● **About this exercise**
What you write should match, word for word, the lines from the one containing "J2 pin 1: 0V -> Y12" through the end of the data, with no pictures.

● **The data**
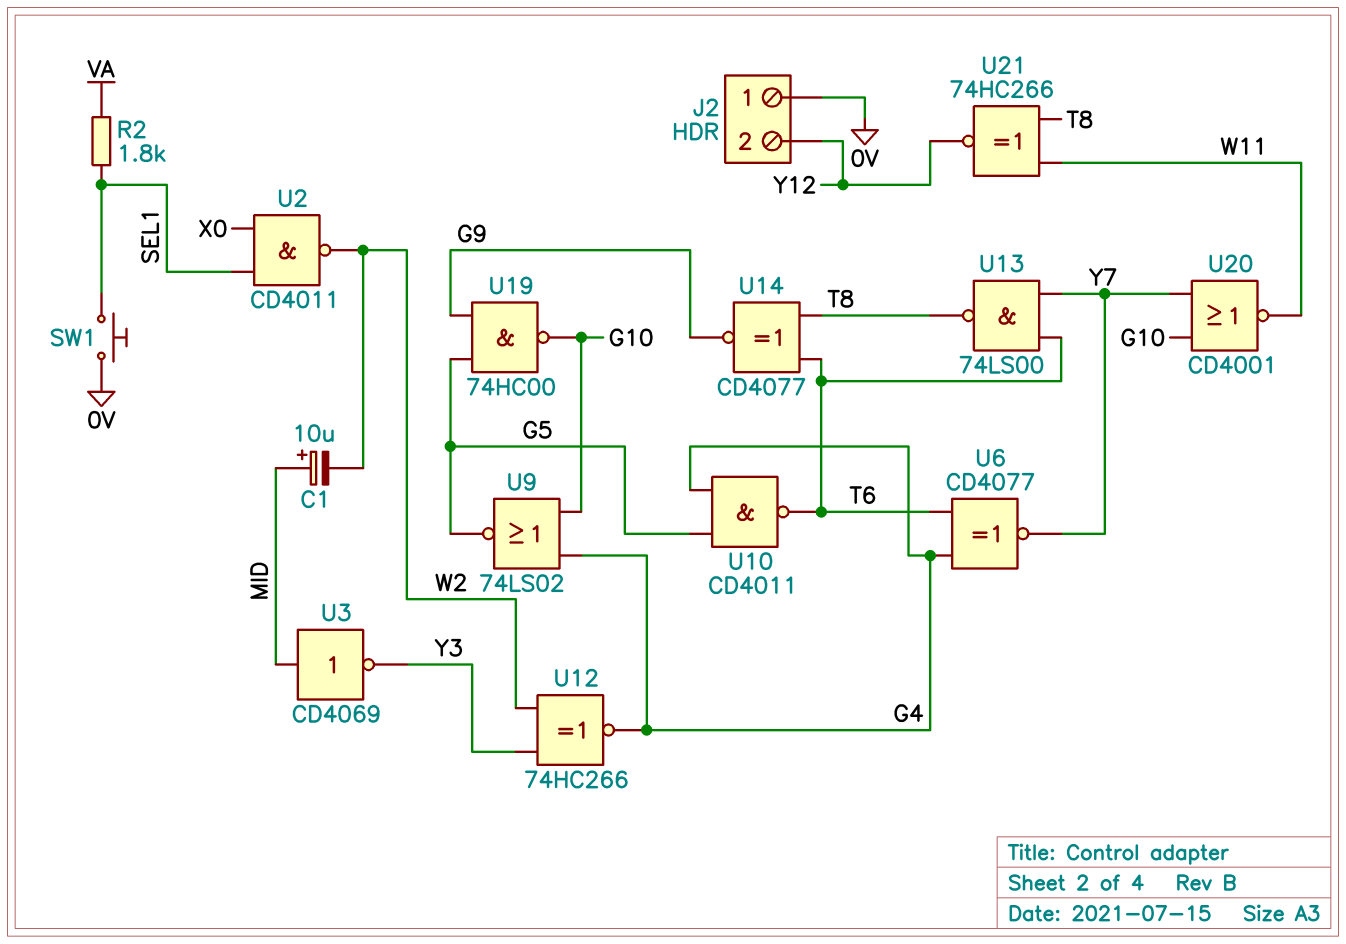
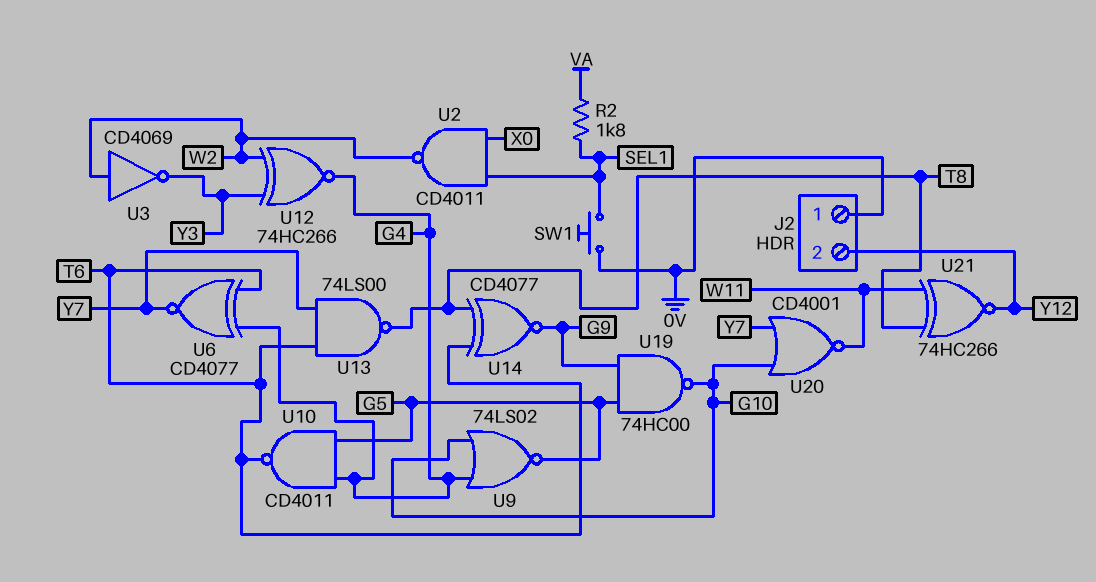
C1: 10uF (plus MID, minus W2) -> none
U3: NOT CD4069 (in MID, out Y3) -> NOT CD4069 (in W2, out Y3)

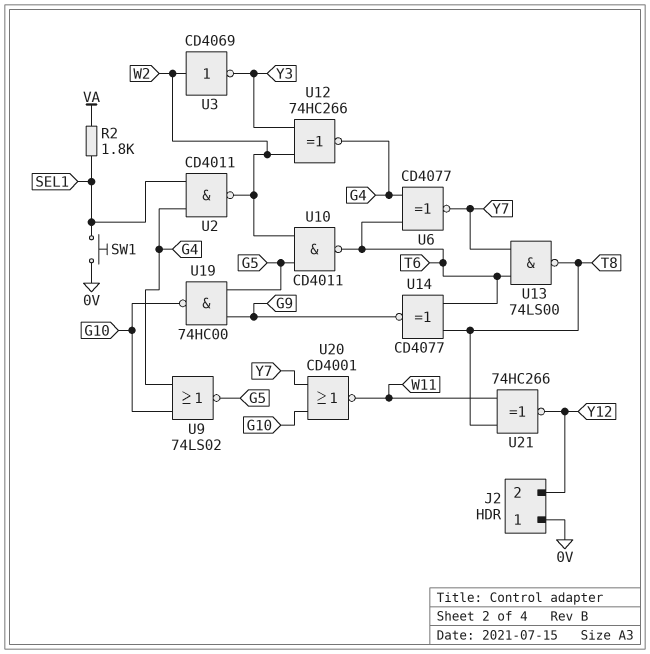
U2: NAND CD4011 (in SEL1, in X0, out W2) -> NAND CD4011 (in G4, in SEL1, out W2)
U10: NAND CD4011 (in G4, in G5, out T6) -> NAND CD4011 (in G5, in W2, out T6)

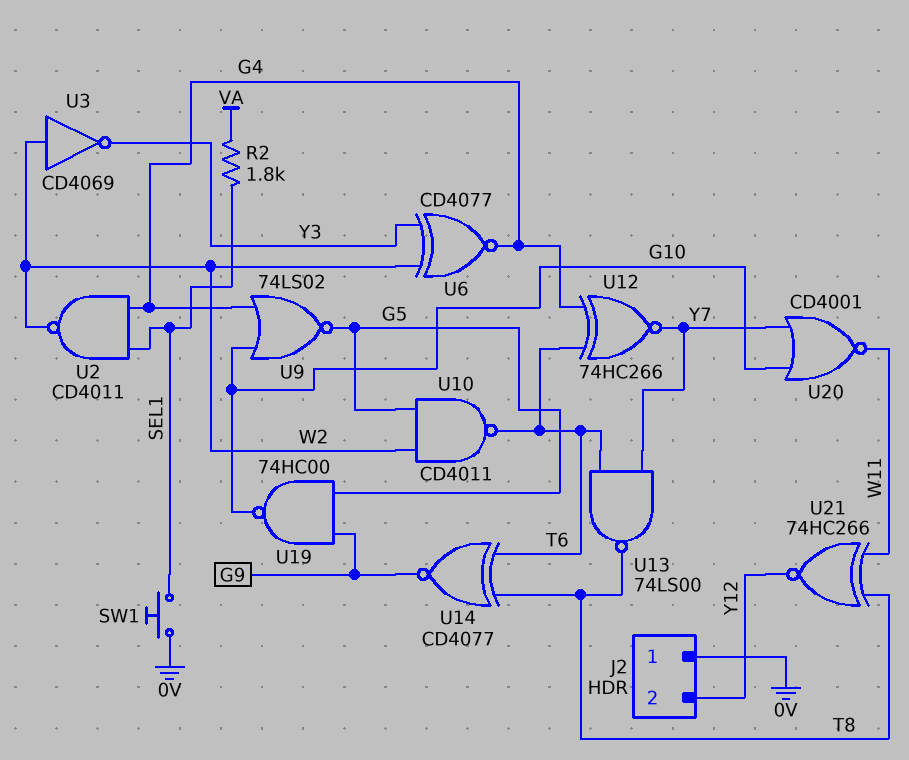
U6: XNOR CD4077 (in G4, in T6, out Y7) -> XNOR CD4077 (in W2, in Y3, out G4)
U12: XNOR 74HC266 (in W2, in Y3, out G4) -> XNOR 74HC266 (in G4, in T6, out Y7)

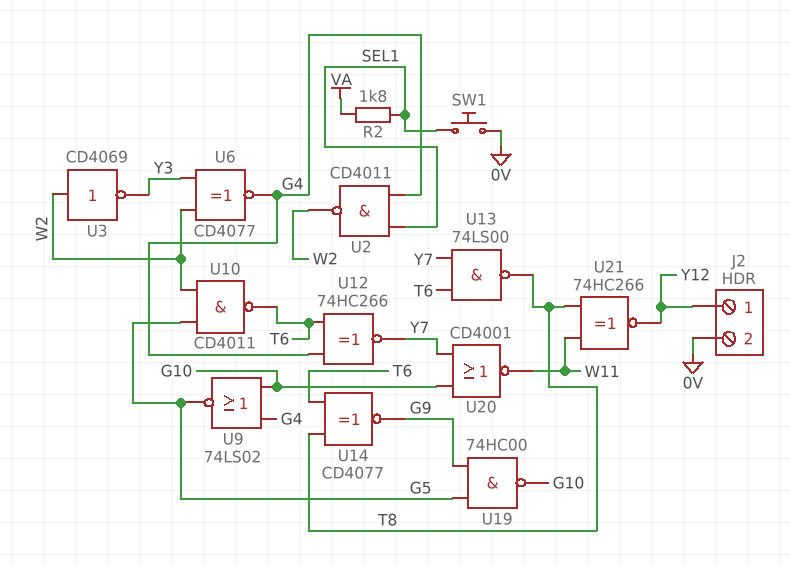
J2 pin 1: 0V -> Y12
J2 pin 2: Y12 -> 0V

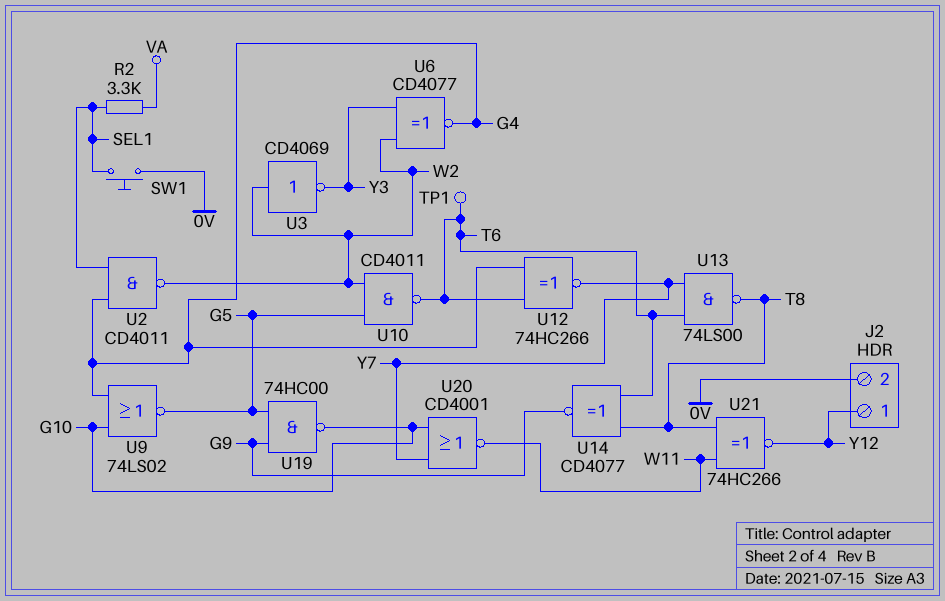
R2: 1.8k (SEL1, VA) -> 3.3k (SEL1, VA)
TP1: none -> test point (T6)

● **Answer to the problem**
J2 pin 1: 0V -> Y12
J2 pin 2: Y12 -> 0V

R2: 1.8k (SEL1, VA) -> 3.3k (SEL1, VA)
TP1: none -> test point (T6)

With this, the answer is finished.